■ **Given information**
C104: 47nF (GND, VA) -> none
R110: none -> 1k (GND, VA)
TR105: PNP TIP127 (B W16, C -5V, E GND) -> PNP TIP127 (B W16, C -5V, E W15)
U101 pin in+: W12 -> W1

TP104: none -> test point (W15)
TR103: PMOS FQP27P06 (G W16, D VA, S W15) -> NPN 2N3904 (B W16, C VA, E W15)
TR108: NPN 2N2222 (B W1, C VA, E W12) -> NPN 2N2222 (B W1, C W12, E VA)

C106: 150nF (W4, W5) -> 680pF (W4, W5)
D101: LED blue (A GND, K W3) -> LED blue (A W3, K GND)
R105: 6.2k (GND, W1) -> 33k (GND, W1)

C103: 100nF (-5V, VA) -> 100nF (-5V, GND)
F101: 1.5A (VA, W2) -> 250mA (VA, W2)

---

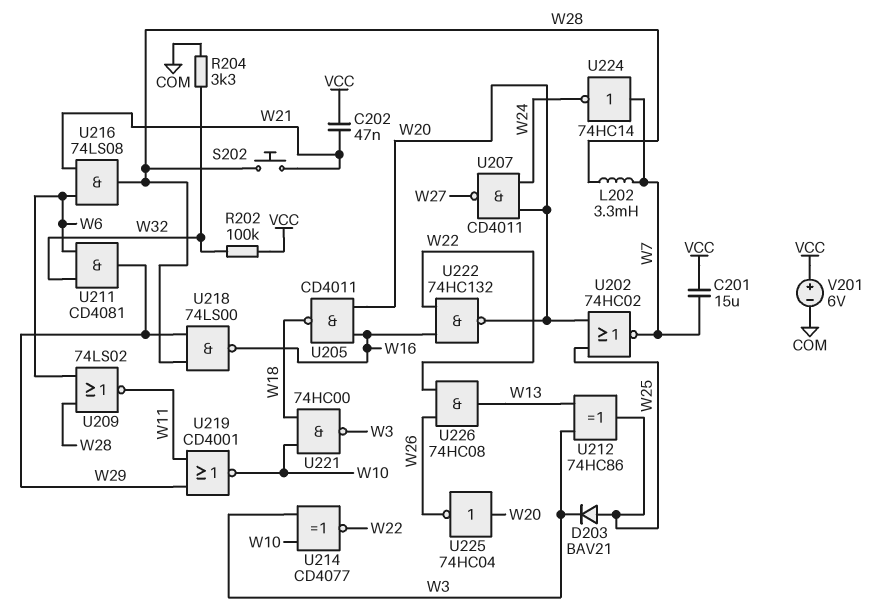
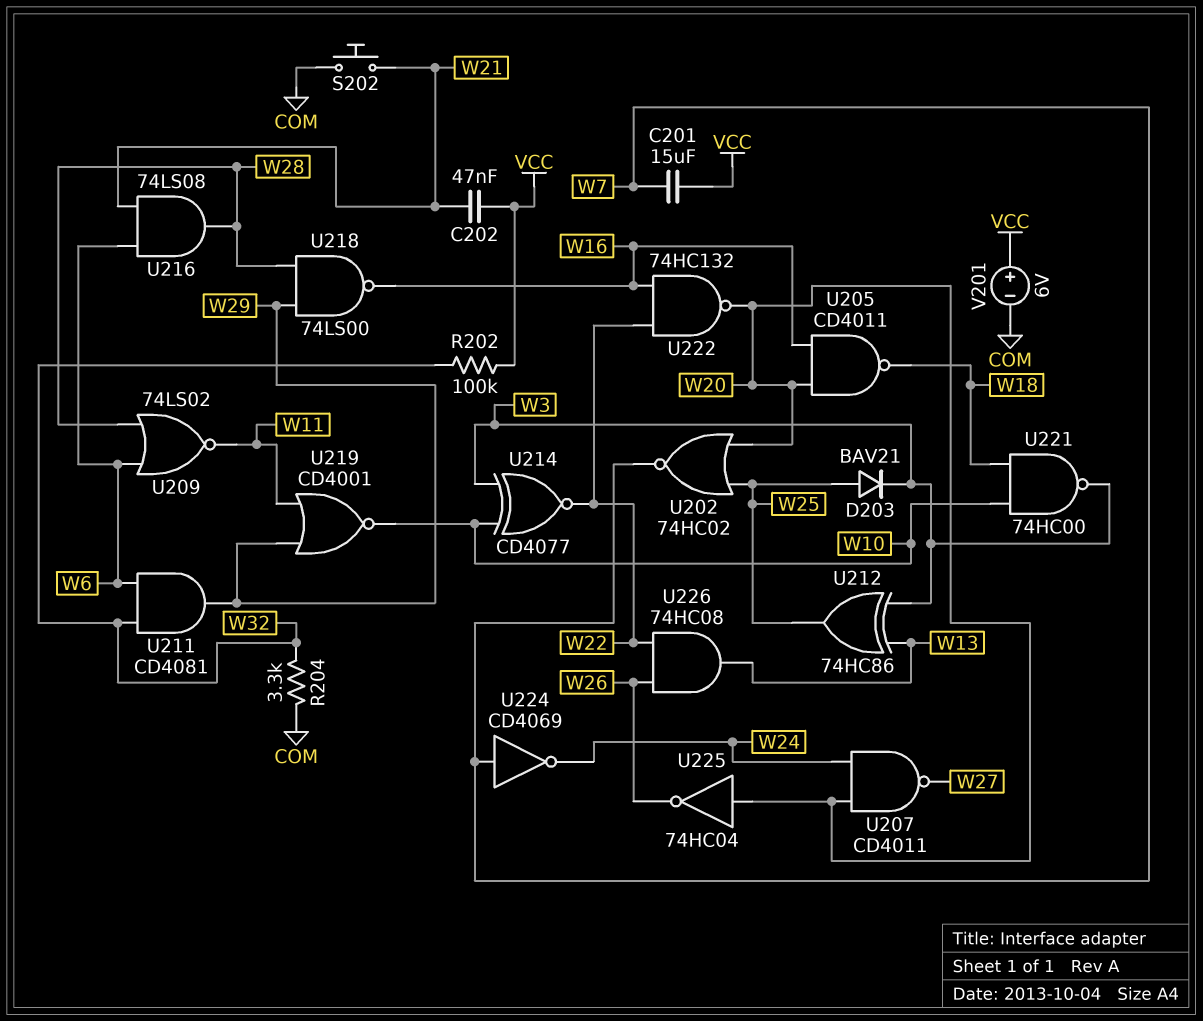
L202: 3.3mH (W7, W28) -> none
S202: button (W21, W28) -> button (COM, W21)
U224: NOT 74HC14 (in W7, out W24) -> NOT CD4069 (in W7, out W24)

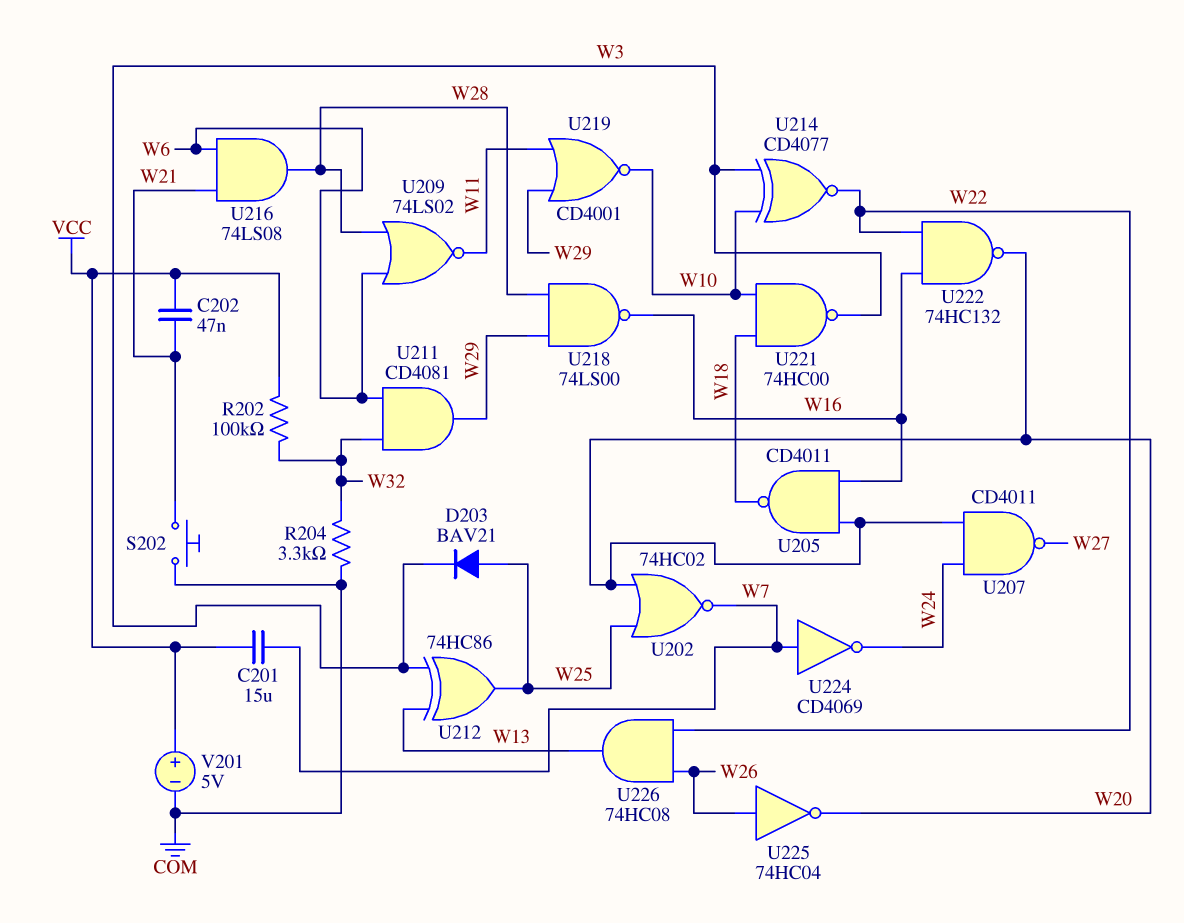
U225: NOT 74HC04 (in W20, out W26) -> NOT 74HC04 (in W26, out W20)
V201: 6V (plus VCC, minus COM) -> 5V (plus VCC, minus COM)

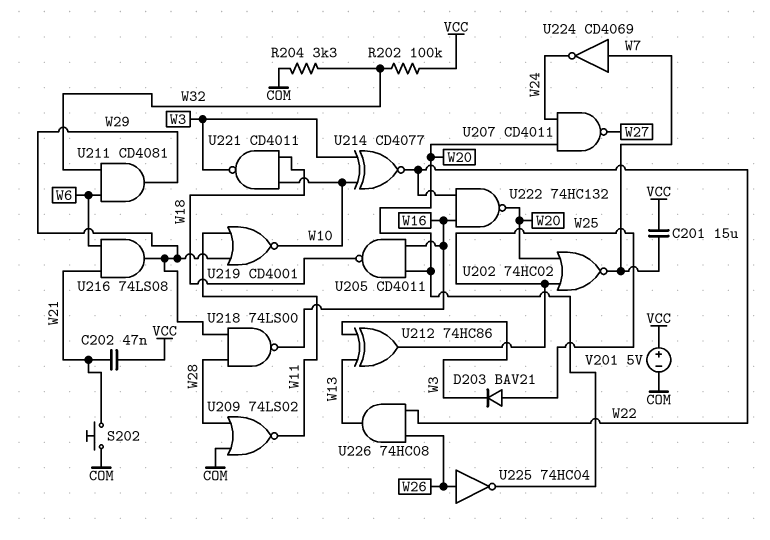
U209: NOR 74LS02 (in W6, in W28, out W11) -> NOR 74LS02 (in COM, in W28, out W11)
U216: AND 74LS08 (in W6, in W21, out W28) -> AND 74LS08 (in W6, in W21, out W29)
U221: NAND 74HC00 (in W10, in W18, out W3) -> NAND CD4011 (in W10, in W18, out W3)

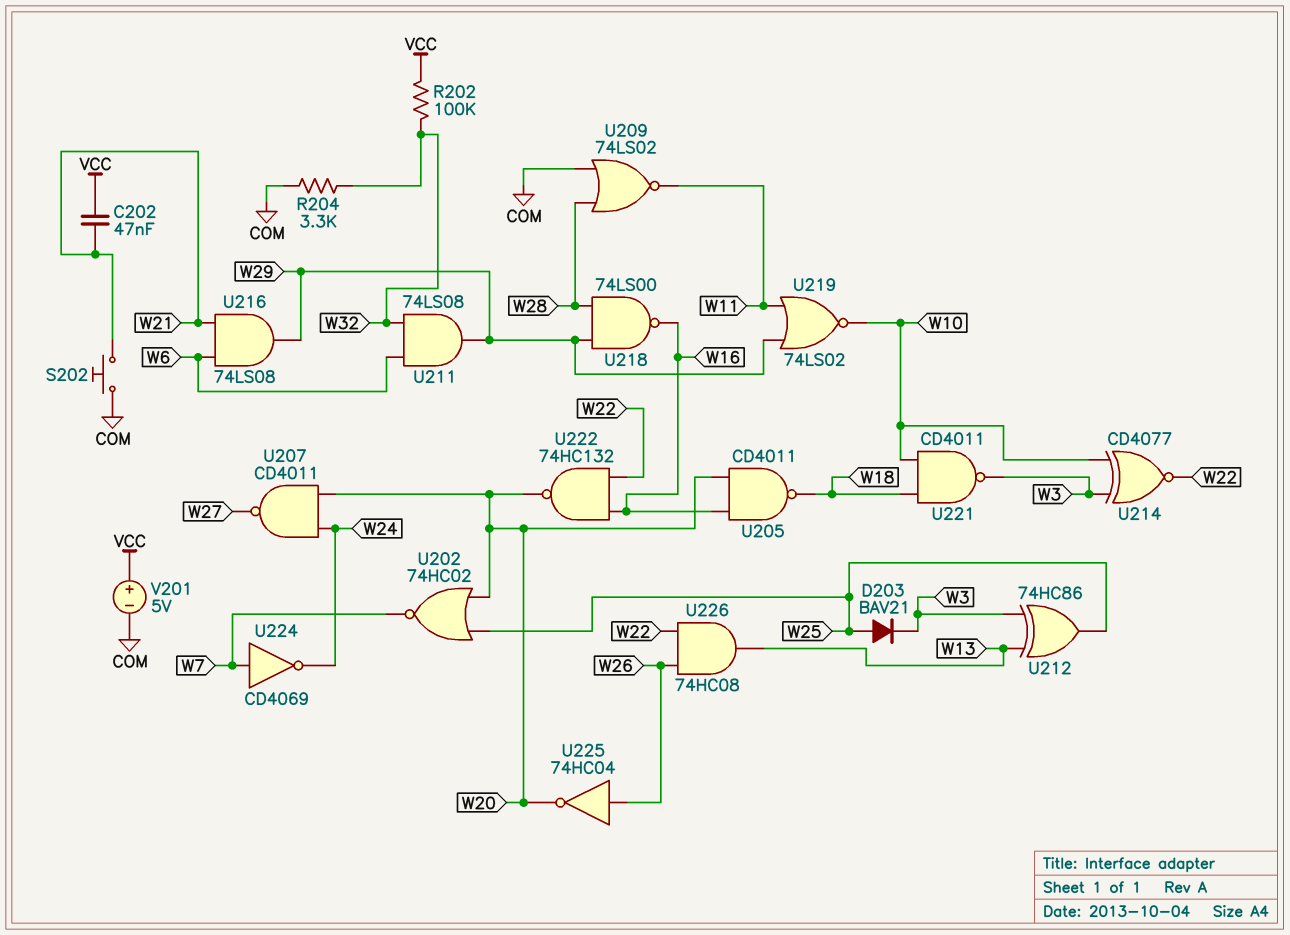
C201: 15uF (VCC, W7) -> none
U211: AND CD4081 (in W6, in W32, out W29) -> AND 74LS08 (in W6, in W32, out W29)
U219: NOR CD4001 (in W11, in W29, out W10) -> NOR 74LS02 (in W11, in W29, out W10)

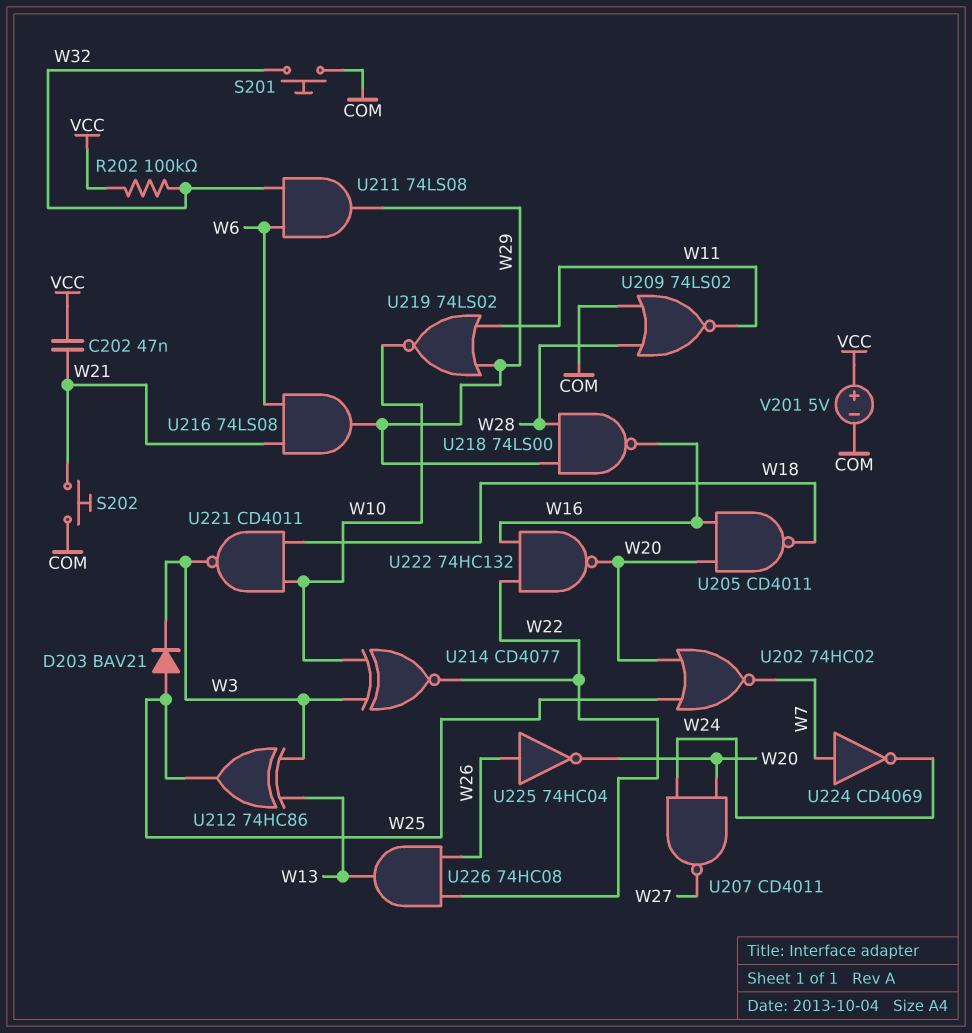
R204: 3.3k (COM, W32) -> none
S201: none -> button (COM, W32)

==

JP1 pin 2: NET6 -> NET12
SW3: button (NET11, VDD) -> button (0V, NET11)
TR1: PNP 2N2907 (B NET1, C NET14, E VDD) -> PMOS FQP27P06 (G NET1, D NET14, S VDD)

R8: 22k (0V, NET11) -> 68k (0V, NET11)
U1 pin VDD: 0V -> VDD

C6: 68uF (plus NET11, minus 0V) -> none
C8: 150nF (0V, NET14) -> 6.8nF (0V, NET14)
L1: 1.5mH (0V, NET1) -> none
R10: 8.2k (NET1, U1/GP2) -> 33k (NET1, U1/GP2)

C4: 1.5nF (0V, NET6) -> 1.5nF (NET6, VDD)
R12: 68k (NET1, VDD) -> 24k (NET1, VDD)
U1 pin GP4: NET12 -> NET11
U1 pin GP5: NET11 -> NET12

■ **Task statement**
Using the records above, set down exactly the lines from the one with "R105: 6.2k (GND, W1) -> 33k (GND, W1)" through the one with "F101: 1.5A (VA, W2) -> 250mA (VA, W2)", inclusive, and nothing more.

■ **Response to the task**
R105: 6.2k (GND, W1) -> 33k (GND, W1)

C103: 100nF (-5V, VA) -> 100nF (-5V, GND)
F101: 1.5A (VA, W2) -> 250mA (VA, W2)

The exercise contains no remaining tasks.